> Work to be completed:
Would you transcribe the listing exactly as it stands, minus any images?

> Supplied information:

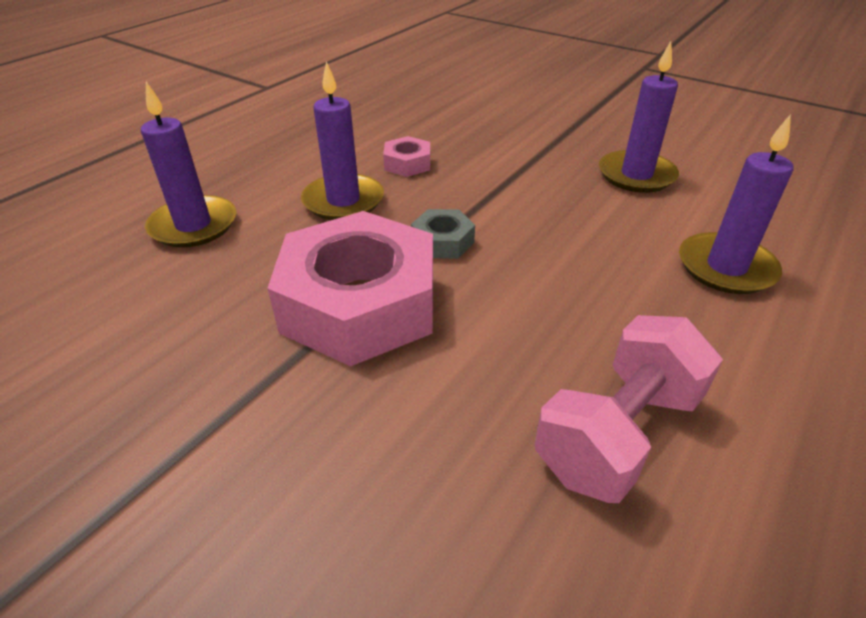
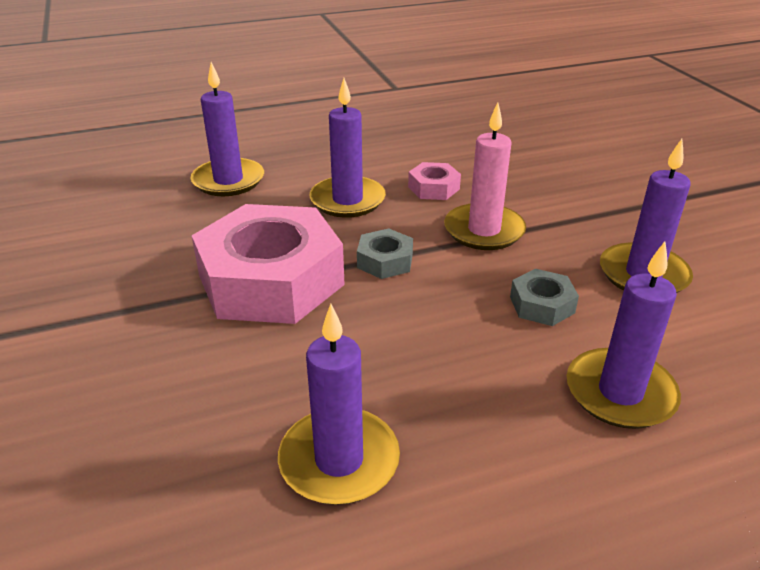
camera: 35 degrees right, 5 degrees down
(490, 184) = (484, 230): none -> pink candle
(601, 226) = (542, 305): none -> grey nut
(617, 433) = (339, 460): pink dumbbell -> purple candle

> Worked solution:
camera: 35 degrees right, 5 degrees down
(490, 184) = (484, 230): none -> pink candle
(601, 226) = (542, 305): none -> grey nut
(617, 433) = (339, 460): pink dumbbell -> purple candle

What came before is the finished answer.